■ **What to produce**
Locate the line that contains "orange glasses: 3 -> 0" in the entries below. Retype it and all following lines through the final one, character for character.

■ **Supplied information**
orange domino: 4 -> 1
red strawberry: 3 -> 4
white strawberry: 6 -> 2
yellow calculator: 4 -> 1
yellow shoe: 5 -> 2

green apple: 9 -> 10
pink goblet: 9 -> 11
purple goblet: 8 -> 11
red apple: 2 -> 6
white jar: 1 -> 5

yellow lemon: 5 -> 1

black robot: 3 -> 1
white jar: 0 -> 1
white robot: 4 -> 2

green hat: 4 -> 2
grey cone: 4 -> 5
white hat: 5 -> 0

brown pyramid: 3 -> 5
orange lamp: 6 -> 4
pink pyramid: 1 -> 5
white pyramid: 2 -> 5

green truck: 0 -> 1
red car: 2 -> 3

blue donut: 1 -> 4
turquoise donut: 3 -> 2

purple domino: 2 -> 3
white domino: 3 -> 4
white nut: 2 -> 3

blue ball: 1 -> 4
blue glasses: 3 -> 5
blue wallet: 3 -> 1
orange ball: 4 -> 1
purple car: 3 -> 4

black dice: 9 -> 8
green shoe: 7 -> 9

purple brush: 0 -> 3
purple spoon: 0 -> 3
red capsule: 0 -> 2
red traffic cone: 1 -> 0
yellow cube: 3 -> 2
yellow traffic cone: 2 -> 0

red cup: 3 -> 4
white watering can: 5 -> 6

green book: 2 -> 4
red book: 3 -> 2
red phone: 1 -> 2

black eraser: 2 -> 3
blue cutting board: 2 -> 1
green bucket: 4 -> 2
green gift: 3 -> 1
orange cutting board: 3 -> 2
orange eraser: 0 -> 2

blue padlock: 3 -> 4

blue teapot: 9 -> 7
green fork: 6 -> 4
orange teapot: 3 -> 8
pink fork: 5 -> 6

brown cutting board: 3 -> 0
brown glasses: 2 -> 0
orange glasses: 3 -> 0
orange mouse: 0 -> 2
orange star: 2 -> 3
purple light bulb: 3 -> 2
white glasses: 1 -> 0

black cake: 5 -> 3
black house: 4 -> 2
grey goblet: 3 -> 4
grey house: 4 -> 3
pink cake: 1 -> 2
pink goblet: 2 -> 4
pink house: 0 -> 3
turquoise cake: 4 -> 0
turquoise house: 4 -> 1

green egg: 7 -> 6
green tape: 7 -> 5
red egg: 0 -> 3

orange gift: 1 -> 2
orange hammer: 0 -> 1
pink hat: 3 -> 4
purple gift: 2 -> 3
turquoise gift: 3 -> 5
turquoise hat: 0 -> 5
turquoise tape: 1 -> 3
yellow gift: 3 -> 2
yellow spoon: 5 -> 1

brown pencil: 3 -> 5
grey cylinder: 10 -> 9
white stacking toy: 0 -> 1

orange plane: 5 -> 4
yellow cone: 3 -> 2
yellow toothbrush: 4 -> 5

■ **Written solution**
orange glasses: 3 -> 0
orange mouse: 0 -> 2
orange star: 2 -> 3
purple light bulb: 3 -> 2
white glasses: 1 -> 0

black cake: 5 -> 3
black house: 4 -> 2
grey goblet: 3 -> 4
grey house: 4 -> 3
pink cake: 1 -> 2
pink goblet: 2 -> 4
pink house: 0 -> 3
turquoise cake: 4 -> 0
turquoise house: 4 -> 1

green egg: 7 -> 6
green tape: 7 -> 5
red egg: 0 -> 3

orange gift: 1 -> 2
orange hammer: 0 -> 1
pink hat: 3 -> 4
purple gift: 2 -> 3
turquoise gift: 3 -> 5
turquoise hat: 0 -> 5
turquoise tape: 1 -> 3
yellow gift: 3 -> 2
yellow spoon: 5 -> 1

brown pencil: 3 -> 5
grey cylinder: 10 -> 9
white stacking toy: 0 -> 1

orange plane: 5 -> 4
yellow cone: 3 -> 2
yellow toothbrush: 4 -> 5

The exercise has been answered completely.